(Beginning of Supplied material)

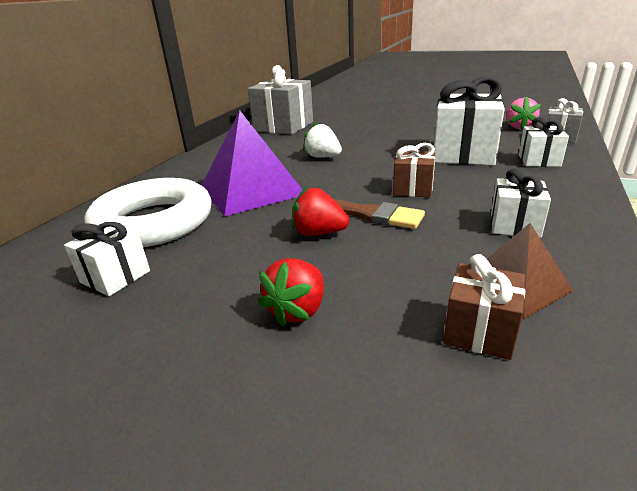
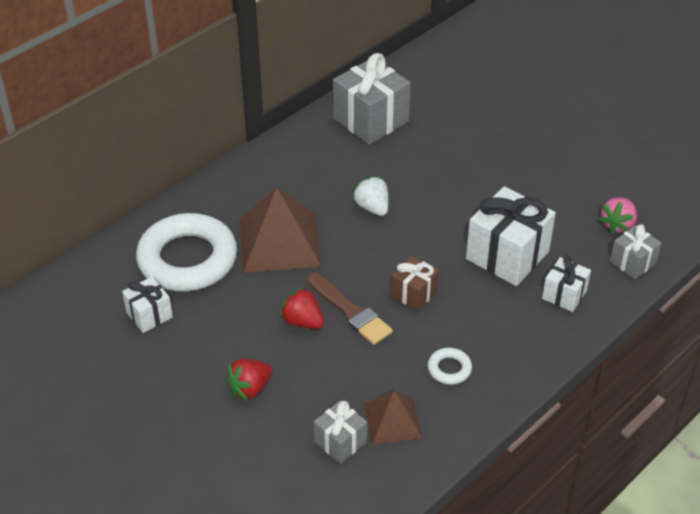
camera: 20 degrees right, 15 degrees up
(251, 190) = (280, 241): purple pyramid -> brown pyramid
(479, 331) = (340, 442): brown gift -> grey gift
(514, 225) = (449, 369): white gift -> white ring

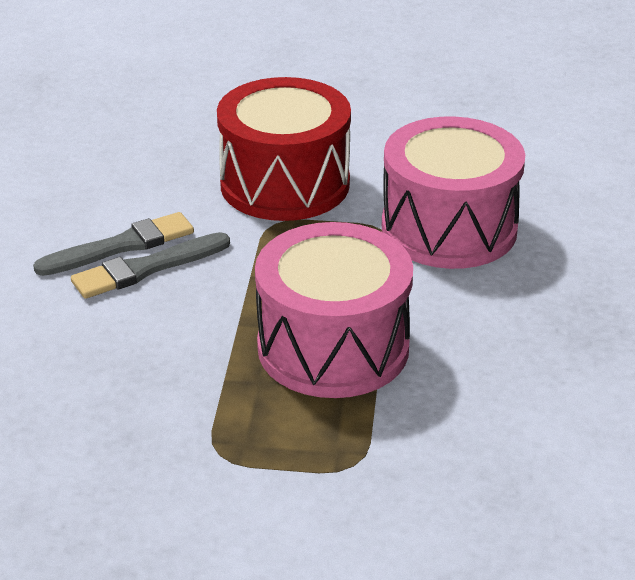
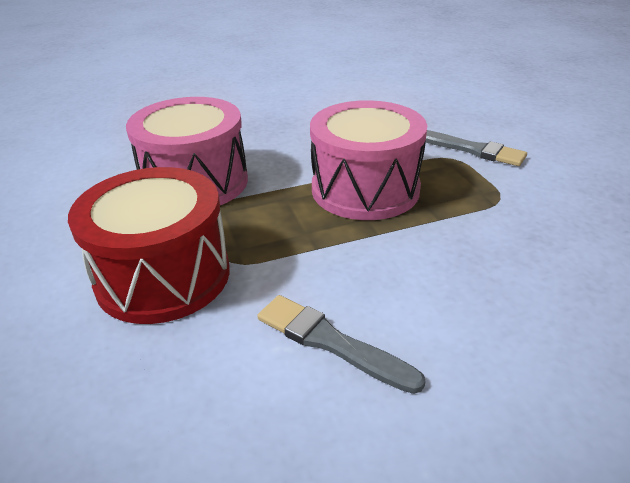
camera: 115 degrees left, 0 degrees up
(146, 268) = (352, 308): grey brush -> grey brush (471, 149)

(End of Supplied material)

Reproduce the data above word for word, but leave the images out.

# [Written solution]
camera: 20 degrees right, 15 degrees up
(251, 190) = (280, 241): purple pyramid -> brown pyramid
(479, 331) = (340, 442): brown gift -> grey gift
(514, 225) = (449, 369): white gift -> white ring

camera: 115 degrees left, 0 degrees up
(146, 268) = (352, 308): grey brush -> grey brush (471, 149)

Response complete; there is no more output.